━━━━━ GIVEN INFORMATION ━━━━━

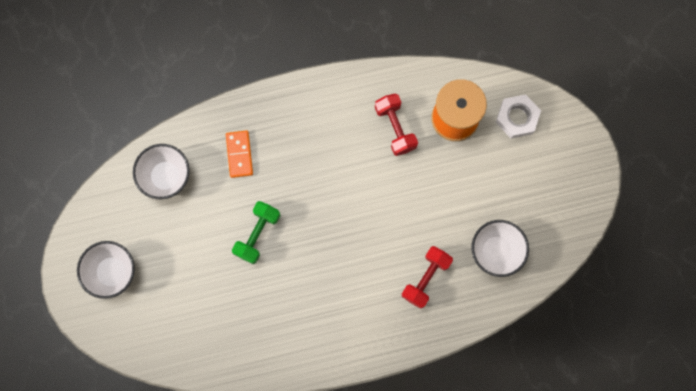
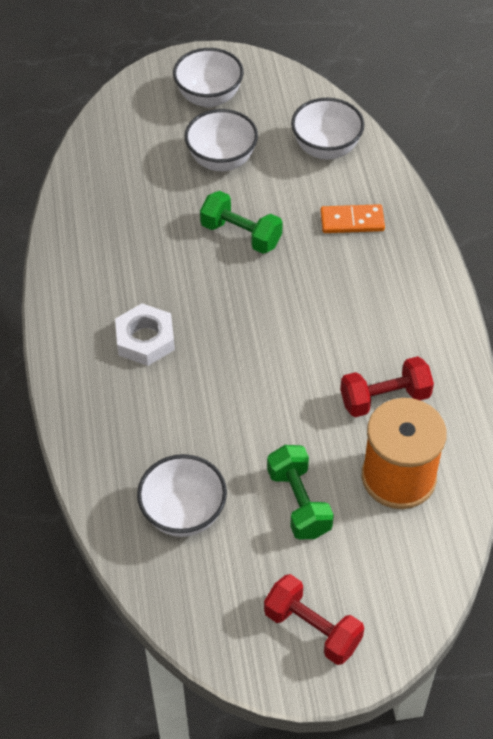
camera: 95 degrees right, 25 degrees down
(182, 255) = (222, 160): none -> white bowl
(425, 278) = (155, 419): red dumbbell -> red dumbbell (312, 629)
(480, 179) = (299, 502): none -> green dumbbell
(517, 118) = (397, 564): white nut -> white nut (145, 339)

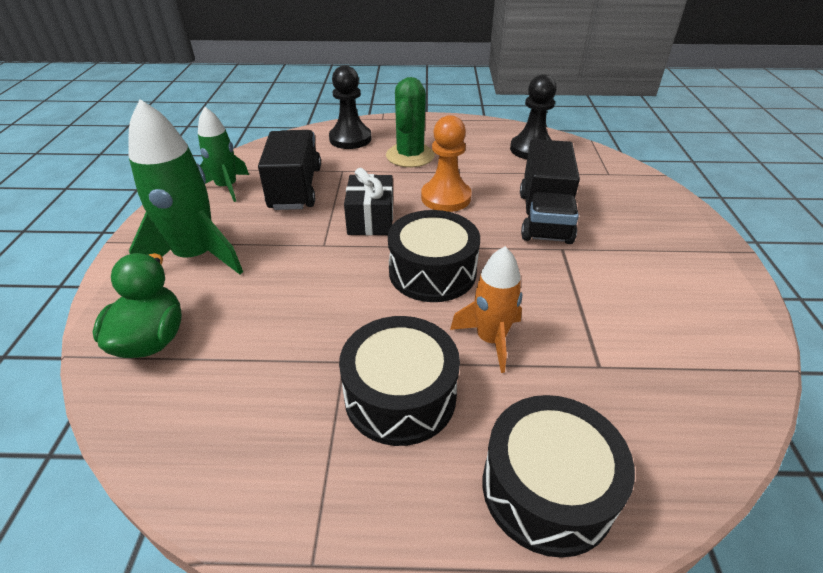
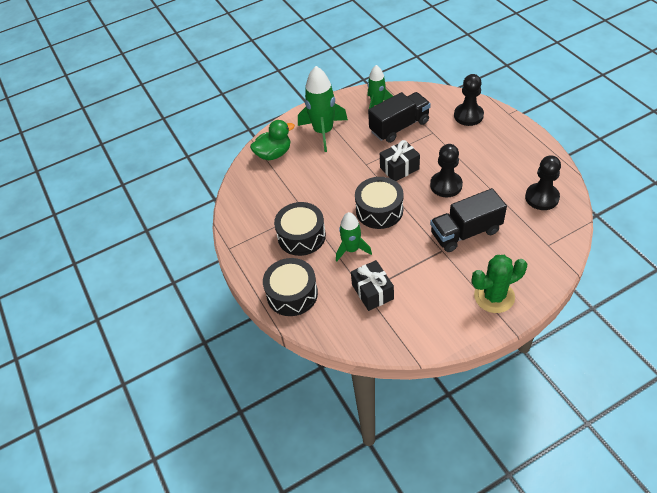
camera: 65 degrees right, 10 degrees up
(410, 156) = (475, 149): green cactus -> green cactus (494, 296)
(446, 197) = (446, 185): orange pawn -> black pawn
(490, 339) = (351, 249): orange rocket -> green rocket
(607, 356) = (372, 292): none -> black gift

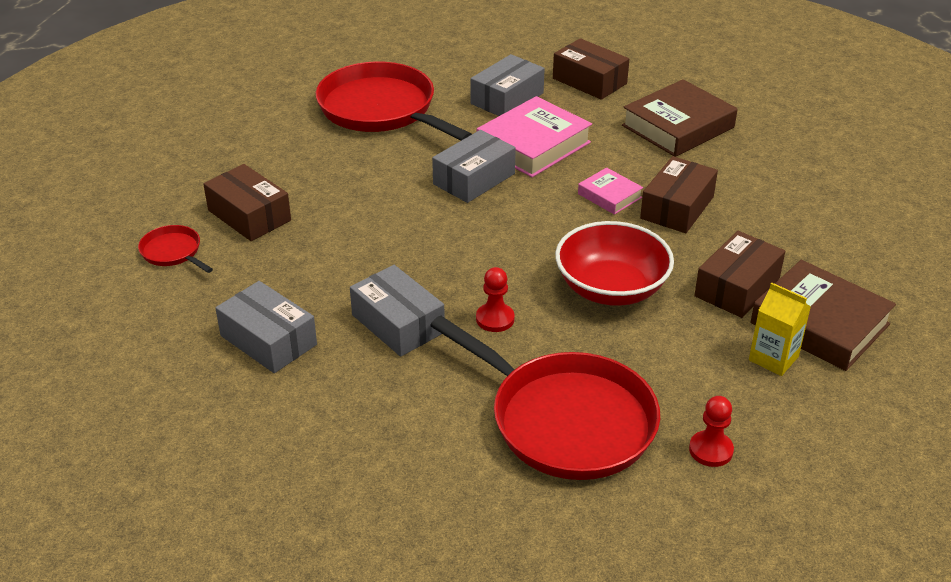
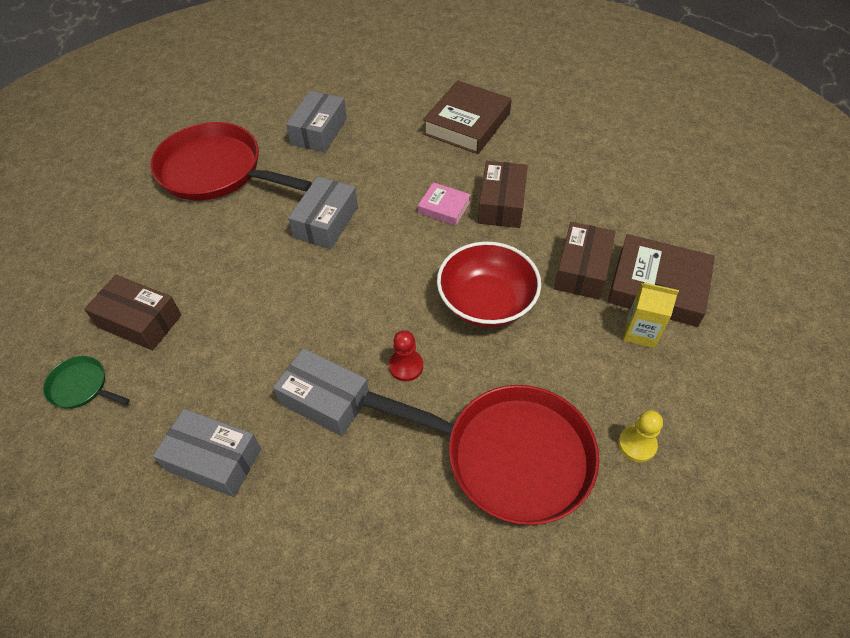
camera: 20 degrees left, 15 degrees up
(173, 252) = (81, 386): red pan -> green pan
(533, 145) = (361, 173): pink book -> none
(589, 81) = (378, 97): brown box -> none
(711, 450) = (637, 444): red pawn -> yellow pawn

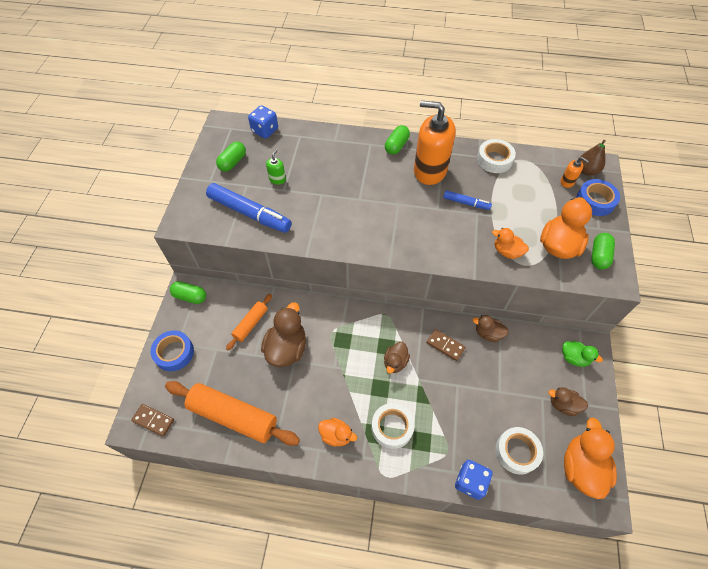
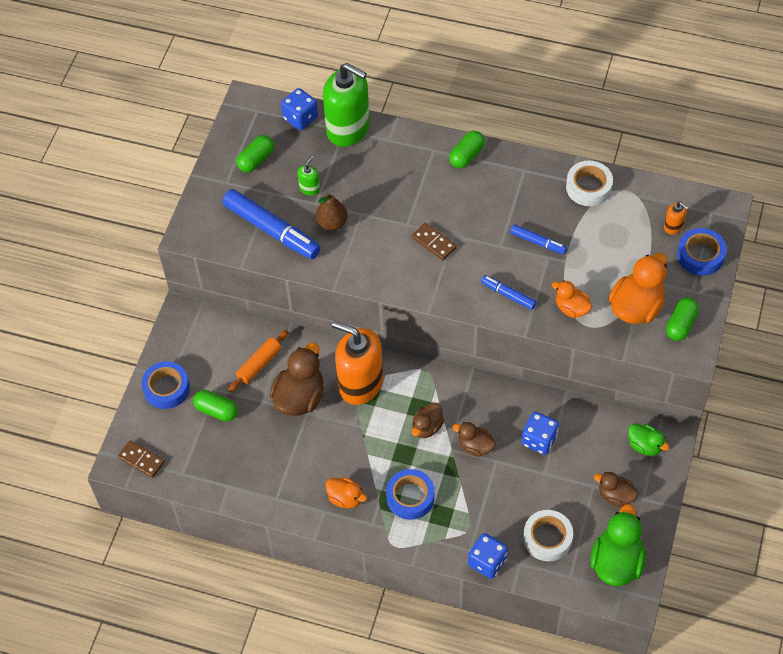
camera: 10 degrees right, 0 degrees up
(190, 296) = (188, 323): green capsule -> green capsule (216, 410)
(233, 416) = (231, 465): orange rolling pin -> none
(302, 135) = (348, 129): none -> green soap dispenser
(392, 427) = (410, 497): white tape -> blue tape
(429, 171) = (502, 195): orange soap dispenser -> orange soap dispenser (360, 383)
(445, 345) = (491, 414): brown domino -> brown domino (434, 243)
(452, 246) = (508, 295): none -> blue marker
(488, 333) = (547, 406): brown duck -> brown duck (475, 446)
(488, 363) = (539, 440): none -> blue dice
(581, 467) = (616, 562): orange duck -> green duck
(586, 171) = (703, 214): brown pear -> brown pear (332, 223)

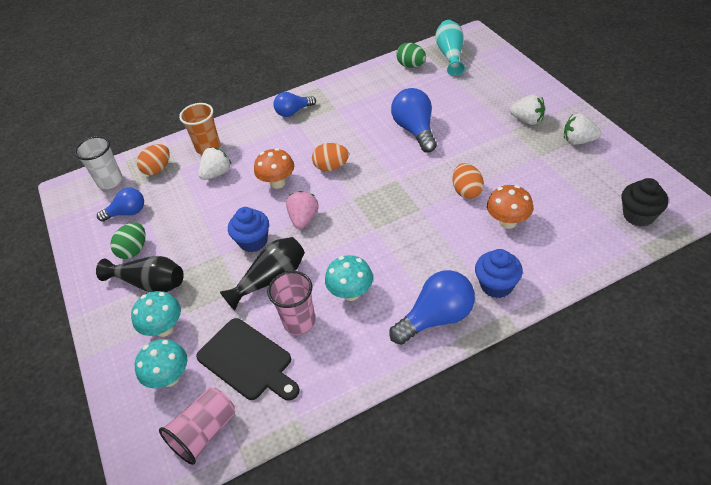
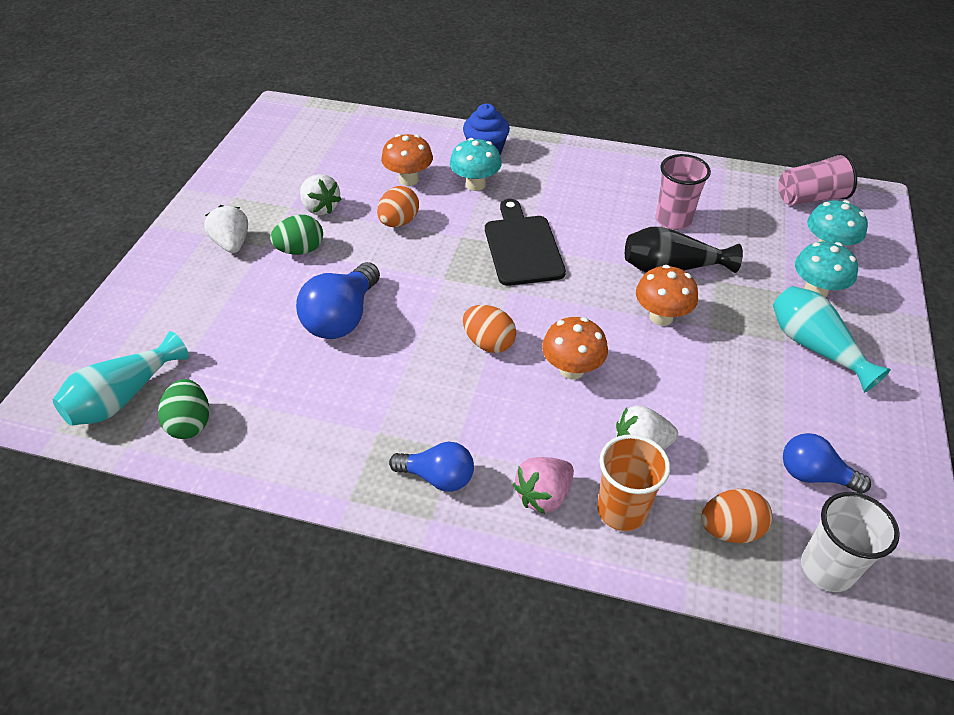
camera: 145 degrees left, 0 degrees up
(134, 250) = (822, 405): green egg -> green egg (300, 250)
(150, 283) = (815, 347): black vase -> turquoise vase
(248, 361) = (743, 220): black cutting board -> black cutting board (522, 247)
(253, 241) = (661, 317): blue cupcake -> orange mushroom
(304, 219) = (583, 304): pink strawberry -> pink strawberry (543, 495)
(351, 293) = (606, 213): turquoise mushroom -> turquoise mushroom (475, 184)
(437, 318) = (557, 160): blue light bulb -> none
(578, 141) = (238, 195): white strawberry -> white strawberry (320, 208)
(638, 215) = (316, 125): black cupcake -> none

━━━━━

▸ PROBLEM TO WORK ON
Leave out the pictures and print each record exactly as it stands.

▸ OUTPUT BELOW
camera: 95 degrees right, 25 degrees down
(182, 255) = (222, 160): none -> white bowl
(425, 278) = (155, 419): red dumbbell -> red dumbbell (312, 629)
(480, 179) = (299, 502): none -> green dumbbell
(517, 118) = (397, 564): white nut -> white nut (145, 339)

camera: 65 degrees right, 10 degrees up
(410, 156) = (475, 149): green cactus -> green cactus (494, 296)
(446, 197) = (446, 185): orange pawn -> black pawn
(490, 339) = (351, 249): orange rocket -> green rocket
(607, 356) = (372, 292): none -> black gift

camera: 20 degrees left, 15 degrees up
(173, 252) = (81, 386): red pan -> green pan
(533, 145) = (361, 173): pink book -> none
(589, 81) = (378, 97): brown box -> none
(711, 450) = (637, 444): red pawn -> yellow pawn

camera: 10 degrees right, 0 degrees up
(190, 296) = (188, 323): green capsule -> green capsule (216, 410)
(233, 416) = (231, 465): orange rolling pin -> none
(302, 135) = (348, 129): none -> green soap dispenser
(392, 427) = (410, 497): white tape -> blue tape
(429, 171) = (502, 195): orange soap dispenser -> orange soap dispenser (360, 383)
(445, 345) = (491, 414): brown domino -> brown domino (434, 243)
(452, 246) = (508, 295): none -> blue marker
(488, 333) = (547, 406): brown duck -> brown duck (475, 446)
(488, 363) = (539, 440): none -> blue dice
(581, 467) = (616, 562): orange duck -> green duck
(586, 171) = (703, 214): brown pear -> brown pear (332, 223)

camera: 145 degrees left, 0 degrees up
(134, 250) = (822, 405): green egg -> green egg (300, 250)
(150, 283) = (815, 347): black vase -> turquoise vase
(248, 361) = (743, 220): black cutting board -> black cutting board (522, 247)
(253, 241) = (661, 317): blue cupcake -> orange mushroom
(304, 219) = (583, 304): pink strawberry -> pink strawberry (543, 495)
(351, 293) = (606, 213): turquoise mushroom -> turquoise mushroom (475, 184)
(437, 318) = (557, 160): blue light bulb -> none
(578, 141) = (238, 195): white strawberry -> white strawberry (320, 208)
(638, 215) = (316, 125): black cupcake -> none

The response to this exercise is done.